• **Exercise aim**
Please take the records that follow and repeat exactly the lines starting with the line with "black boat: 7 -> 4" and going on through the line with "purple boat: 0 -> 2".

• **Excerpted records**

▼

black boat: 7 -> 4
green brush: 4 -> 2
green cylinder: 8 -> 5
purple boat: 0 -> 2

▲
▼

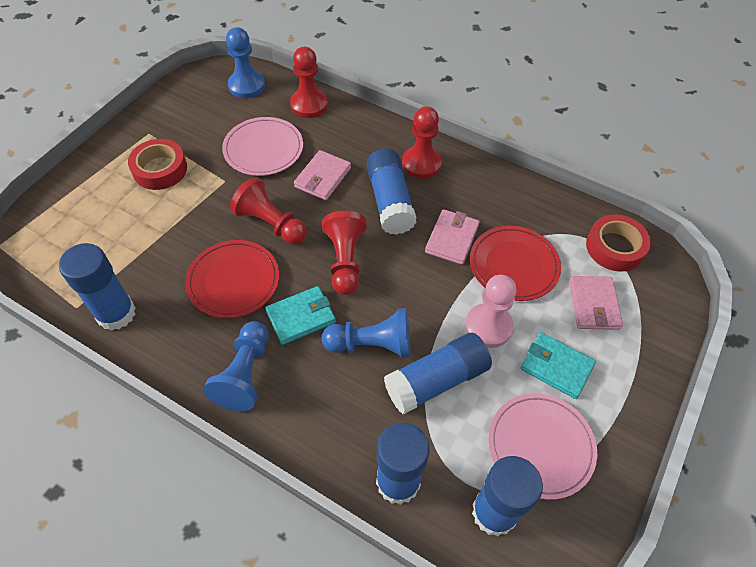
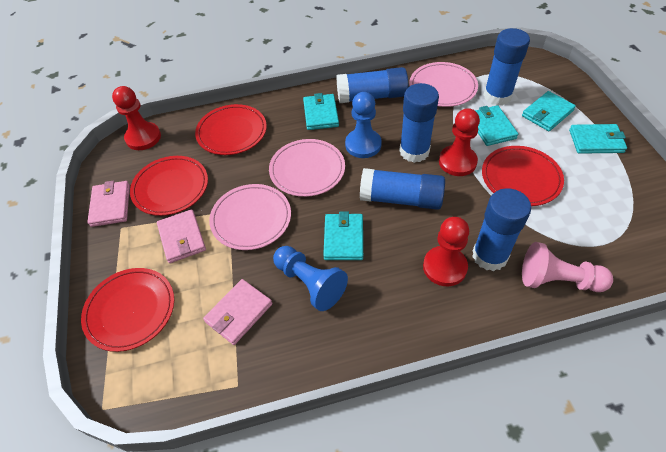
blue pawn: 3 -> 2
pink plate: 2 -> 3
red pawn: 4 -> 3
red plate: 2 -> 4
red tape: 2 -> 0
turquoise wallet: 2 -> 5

▲

• **Solution to this task**
black boat: 7 -> 4
green brush: 4 -> 2
green cylinder: 8 -> 5
purple boat: 0 -> 2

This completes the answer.